● TASK PROMPT
Give back all the records exactly, keeping every line whole.

- Opening Delimiter -

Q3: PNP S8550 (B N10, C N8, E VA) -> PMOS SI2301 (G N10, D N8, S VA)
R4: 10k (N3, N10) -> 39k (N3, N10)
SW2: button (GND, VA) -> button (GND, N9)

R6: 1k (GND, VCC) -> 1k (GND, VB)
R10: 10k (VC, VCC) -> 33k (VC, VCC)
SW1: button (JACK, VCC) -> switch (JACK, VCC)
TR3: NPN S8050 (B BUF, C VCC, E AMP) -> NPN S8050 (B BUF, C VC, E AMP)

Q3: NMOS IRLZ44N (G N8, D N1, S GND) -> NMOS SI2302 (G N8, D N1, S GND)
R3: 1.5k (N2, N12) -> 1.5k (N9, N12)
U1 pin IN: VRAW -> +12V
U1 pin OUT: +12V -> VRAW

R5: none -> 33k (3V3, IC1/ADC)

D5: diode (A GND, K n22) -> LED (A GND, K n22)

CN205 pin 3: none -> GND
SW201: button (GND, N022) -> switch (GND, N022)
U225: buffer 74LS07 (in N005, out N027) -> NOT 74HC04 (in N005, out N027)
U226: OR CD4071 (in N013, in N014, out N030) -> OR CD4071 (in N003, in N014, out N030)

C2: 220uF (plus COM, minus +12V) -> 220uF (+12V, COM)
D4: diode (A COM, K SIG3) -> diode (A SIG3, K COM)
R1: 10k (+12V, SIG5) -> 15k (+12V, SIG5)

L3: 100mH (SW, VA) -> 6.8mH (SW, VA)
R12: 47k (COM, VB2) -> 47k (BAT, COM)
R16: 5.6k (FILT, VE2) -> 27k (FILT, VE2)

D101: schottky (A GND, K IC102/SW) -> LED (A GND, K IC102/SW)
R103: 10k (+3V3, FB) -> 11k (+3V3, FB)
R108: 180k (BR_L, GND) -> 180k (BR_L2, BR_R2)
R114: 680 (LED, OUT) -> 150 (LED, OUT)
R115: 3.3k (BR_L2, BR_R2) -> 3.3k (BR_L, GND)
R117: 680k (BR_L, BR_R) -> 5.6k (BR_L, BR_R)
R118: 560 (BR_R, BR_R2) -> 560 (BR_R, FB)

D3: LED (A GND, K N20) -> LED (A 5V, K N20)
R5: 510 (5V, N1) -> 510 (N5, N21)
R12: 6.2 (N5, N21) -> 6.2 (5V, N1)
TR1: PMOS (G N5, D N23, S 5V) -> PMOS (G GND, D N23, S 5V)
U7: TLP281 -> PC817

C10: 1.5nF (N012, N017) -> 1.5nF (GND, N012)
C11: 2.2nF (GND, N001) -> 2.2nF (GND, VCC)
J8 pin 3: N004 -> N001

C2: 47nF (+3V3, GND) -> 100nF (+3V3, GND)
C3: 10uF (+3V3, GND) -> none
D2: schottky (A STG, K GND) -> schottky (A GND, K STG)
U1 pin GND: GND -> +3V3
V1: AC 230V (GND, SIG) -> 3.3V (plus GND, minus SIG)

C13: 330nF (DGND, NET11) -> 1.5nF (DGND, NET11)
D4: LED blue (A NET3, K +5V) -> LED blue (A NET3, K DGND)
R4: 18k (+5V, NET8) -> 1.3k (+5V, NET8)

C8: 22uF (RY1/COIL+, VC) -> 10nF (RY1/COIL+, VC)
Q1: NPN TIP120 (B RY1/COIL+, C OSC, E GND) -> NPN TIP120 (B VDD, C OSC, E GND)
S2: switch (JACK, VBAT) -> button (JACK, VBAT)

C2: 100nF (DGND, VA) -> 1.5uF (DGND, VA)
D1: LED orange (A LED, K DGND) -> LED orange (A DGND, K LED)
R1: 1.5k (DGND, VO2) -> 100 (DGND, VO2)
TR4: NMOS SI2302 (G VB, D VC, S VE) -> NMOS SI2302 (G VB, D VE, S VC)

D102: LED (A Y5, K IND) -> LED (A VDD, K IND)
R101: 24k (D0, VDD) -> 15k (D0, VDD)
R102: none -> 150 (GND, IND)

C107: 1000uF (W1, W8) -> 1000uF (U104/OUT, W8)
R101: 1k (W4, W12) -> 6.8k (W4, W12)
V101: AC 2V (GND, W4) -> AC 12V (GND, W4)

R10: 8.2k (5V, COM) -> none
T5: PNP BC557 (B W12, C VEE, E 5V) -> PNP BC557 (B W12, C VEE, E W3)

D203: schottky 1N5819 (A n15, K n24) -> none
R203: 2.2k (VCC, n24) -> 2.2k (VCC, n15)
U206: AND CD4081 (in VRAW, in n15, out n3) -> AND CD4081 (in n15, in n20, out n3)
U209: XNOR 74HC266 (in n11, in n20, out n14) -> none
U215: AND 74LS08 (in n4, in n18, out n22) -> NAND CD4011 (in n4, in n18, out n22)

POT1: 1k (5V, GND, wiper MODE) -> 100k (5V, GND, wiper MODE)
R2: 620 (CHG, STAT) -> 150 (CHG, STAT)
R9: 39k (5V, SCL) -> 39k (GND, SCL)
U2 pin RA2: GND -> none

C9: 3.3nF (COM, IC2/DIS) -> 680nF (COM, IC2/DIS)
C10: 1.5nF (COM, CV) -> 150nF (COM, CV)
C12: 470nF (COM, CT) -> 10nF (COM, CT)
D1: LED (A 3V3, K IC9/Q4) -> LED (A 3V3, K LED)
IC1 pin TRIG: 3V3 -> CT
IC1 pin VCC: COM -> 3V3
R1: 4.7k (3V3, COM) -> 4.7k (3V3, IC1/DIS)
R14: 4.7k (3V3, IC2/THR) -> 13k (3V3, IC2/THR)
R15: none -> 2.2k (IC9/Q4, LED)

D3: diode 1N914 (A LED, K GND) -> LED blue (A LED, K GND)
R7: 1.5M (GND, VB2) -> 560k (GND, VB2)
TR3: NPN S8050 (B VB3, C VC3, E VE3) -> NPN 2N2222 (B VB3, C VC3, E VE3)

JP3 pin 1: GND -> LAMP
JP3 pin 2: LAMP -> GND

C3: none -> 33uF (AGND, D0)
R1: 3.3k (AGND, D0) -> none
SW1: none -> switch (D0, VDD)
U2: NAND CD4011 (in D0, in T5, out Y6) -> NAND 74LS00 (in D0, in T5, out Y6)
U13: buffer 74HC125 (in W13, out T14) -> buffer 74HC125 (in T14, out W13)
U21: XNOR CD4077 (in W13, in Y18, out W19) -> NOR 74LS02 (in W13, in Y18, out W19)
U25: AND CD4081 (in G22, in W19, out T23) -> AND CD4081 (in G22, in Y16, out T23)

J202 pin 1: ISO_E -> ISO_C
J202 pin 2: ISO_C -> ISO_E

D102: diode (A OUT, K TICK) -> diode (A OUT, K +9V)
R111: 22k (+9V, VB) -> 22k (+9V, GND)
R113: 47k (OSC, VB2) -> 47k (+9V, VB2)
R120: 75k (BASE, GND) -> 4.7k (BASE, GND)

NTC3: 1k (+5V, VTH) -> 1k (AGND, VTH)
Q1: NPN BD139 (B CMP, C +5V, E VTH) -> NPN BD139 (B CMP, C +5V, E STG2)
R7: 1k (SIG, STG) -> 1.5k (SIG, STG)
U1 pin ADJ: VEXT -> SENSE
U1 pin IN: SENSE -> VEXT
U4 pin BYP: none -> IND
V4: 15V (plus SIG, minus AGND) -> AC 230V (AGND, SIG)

- Closing Delimiter -

● SOLUTION FOR THIS EXERCISE
Q3: PNP S8550 (B N10, C N8, E VA) -> PMOS SI2301 (G N10, D N8, S VA)
R4: 10k (N3, N10) -> 39k (N3, N10)
SW2: button (GND, VA) -> button (GND, N9)

R6: 1k (GND, VCC) -> 1k (GND, VB)
R10: 10k (VC, VCC) -> 33k (VC, VCC)
SW1: button (JACK, VCC) -> switch (JACK, VCC)
TR3: NPN S8050 (B BUF, C VCC, E AMP) -> NPN S8050 (B BUF, C VC, E AMP)

Q3: NMOS IRLZ44N (G N8, D N1, S GND) -> NMOS SI2302 (G N8, D N1, S GND)
R3: 1.5k (N2, N12) -> 1.5k (N9, N12)
U1 pin IN: VRAW -> +12V
U1 pin OUT: +12V -> VRAW

R5: none -> 33k (3V3, IC1/ADC)

D5: diode (A GND, K n22) -> LED (A GND, K n22)

CN205 pin 3: none -> GND
SW201: button (GND, N022) -> switch (GND, N022)
U225: buffer 74LS07 (in N005, out N027) -> NOT 74HC04 (in N005, out N027)
U226: OR CD4071 (in N013, in N014, out N030) -> OR CD4071 (in N003, in N014, out N030)

C2: 220uF (plus COM, minus +12V) -> 220uF (+12V, COM)
D4: diode (A COM, K SIG3) -> diode (A SIG3, K COM)
R1: 10k (+12V, SIG5) -> 15k (+12V, SIG5)

L3: 100mH (SW, VA) -> 6.8mH (SW, VA)
R12: 47k (COM, VB2) -> 47k (BAT, COM)
R16: 5.6k (FILT, VE2) -> 27k (FILT, VE2)

D101: schottky (A GND, K IC102/SW) -> LED (A GND, K IC102/SW)
R103: 10k (+3V3, FB) -> 11k (+3V3, FB)
R108: 180k (BR_L, GND) -> 180k (BR_L2, BR_R2)
R114: 680 (LED, OUT) -> 150 (LED, OUT)
R115: 3.3k (BR_L2, BR_R2) -> 3.3k (BR_L, GND)
R117: 680k (BR_L, BR_R) -> 5.6k (BR_L, BR_R)
R118: 560 (BR_R, BR_R2) -> 560 (BR_R, FB)

D3: LED (A GND, K N20) -> LED (A 5V, K N20)
R5: 510 (5V, N1) -> 510 (N5, N21)
R12: 6.2 (N5, N21) -> 6.2 (5V, N1)
TR1: PMOS (G N5, D N23, S 5V) -> PMOS (G GND, D N23, S 5V)
U7: TLP281 -> PC817

C10: 1.5nF (N012, N017) -> 1.5nF (GND, N012)
C11: 2.2nF (GND, N001) -> 2.2nF (GND, VCC)
J8 pin 3: N004 -> N001

C2: 47nF (+3V3, GND) -> 100nF (+3V3, GND)
C3: 10uF (+3V3, GND) -> none
D2: schottky (A STG, K GND) -> schottky (A GND, K STG)
U1 pin GND: GND -> +3V3
V1: AC 230V (GND, SIG) -> 3.3V (plus GND, minus SIG)

C13: 330nF (DGND, NET11) -> 1.5nF (DGND, NET11)
D4: LED blue (A NET3, K +5V) -> LED blue (A NET3, K DGND)
R4: 18k (+5V, NET8) -> 1.3k (+5V, NET8)

C8: 22uF (RY1/COIL+, VC) -> 10nF (RY1/COIL+, VC)
Q1: NPN TIP120 (B RY1/COIL+, C OSC, E GND) -> NPN TIP120 (B VDD, C OSC, E GND)
S2: switch (JACK, VBAT) -> button (JACK, VBAT)

C2: 100nF (DGND, VA) -> 1.5uF (DGND, VA)
D1: LED orange (A LED, K DGND) -> LED orange (A DGND, K LED)
R1: 1.5k (DGND, VO2) -> 100 (DGND, VO2)
TR4: NMOS SI2302 (G VB, D VC, S VE) -> NMOS SI2302 (G VB, D VE, S VC)

D102: LED (A Y5, K IND) -> LED (A VDD, K IND)
R101: 24k (D0, VDD) -> 15k (D0, VDD)
R102: none -> 150 (GND, IND)

C107: 1000uF (W1, W8) -> 1000uF (U104/OUT, W8)
R101: 1k (W4, W12) -> 6.8k (W4, W12)
V101: AC 2V (GND, W4) -> AC 12V (GND, W4)

R10: 8.2k (5V, COM) -> none
T5: PNP BC557 (B W12, C VEE, E 5V) -> PNP BC557 (B W12, C VEE, E W3)

D203: schottky 1N5819 (A n15, K n24) -> none
R203: 2.2k (VCC, n24) -> 2.2k (VCC, n15)
U206: AND CD4081 (in VRAW, in n15, out n3) -> AND CD4081 (in n15, in n20, out n3)
U209: XNOR 74HC266 (in n11, in n20, out n14) -> none
U215: AND 74LS08 (in n4, in n18, out n22) -> NAND CD4011 (in n4, in n18, out n22)

POT1: 1k (5V, GND, wiper MODE) -> 100k (5V, GND, wiper MODE)
R2: 620 (CHG, STAT) -> 150 (CHG, STAT)
R9: 39k (5V, SCL) -> 39k (GND, SCL)
U2 pin RA2: GND -> none

C9: 3.3nF (COM, IC2/DIS) -> 680nF (COM, IC2/DIS)
C10: 1.5nF (COM, CV) -> 150nF (COM, CV)
C12: 470nF (COM, CT) -> 10nF (COM, CT)
D1: LED (A 3V3, K IC9/Q4) -> LED (A 3V3, K LED)
IC1 pin TRIG: 3V3 -> CT
IC1 pin VCC: COM -> 3V3
R1: 4.7k (3V3, COM) -> 4.7k (3V3, IC1/DIS)
R14: 4.7k (3V3, IC2/THR) -> 13k (3V3, IC2/THR)
R15: none -> 2.2k (IC9/Q4, LED)

D3: diode 1N914 (A LED, K GND) -> LED blue (A LED, K GND)
R7: 1.5M (GND, VB2) -> 560k (GND, VB2)
TR3: NPN S8050 (B VB3, C VC3, E VE3) -> NPN 2N2222 (B VB3, C VC3, E VE3)

JP3 pin 1: GND -> LAMP
JP3 pin 2: LAMP -> GND

C3: none -> 33uF (AGND, D0)
R1: 3.3k (AGND, D0) -> none
SW1: none -> switch (D0, VDD)
U2: NAND CD4011 (in D0, in T5, out Y6) -> NAND 74LS00 (in D0, in T5, out Y6)
U13: buffer 74HC125 (in W13, out T14) -> buffer 74HC125 (in T14, out W13)
U21: XNOR CD4077 (in W13, in Y18, out W19) -> NOR 74LS02 (in W13, in Y18, out W19)
U25: AND CD4081 (in G22, in W19, out T23) -> AND CD4081 (in G22, in Y16, out T23)

J202 pin 1: ISO_E -> ISO_C
J202 pin 2: ISO_C -> ISO_E

D102: diode (A OUT, K TICK) -> diode (A OUT, K +9V)
R111: 22k (+9V, VB) -> 22k (+9V, GND)
R113: 47k (OSC, VB2) -> 47k (+9V, VB2)
R120: 75k (BASE, GND) -> 4.7k (BASE, GND)

NTC3: 1k (+5V, VTH) -> 1k (AGND, VTH)
Q1: NPN BD139 (B CMP, C +5V, E VTH) -> NPN BD139 (B CMP, C +5V, E STG2)
R7: 1k (SIG, STG) -> 1.5k (SIG, STG)
U1 pin ADJ: VEXT -> SENSE
U1 pin IN: SENSE -> VEXT
U4 pin BYP: none -> IND
V4: 15V (plus SIG, minus AGND) -> AC 230V (AGND, SIG)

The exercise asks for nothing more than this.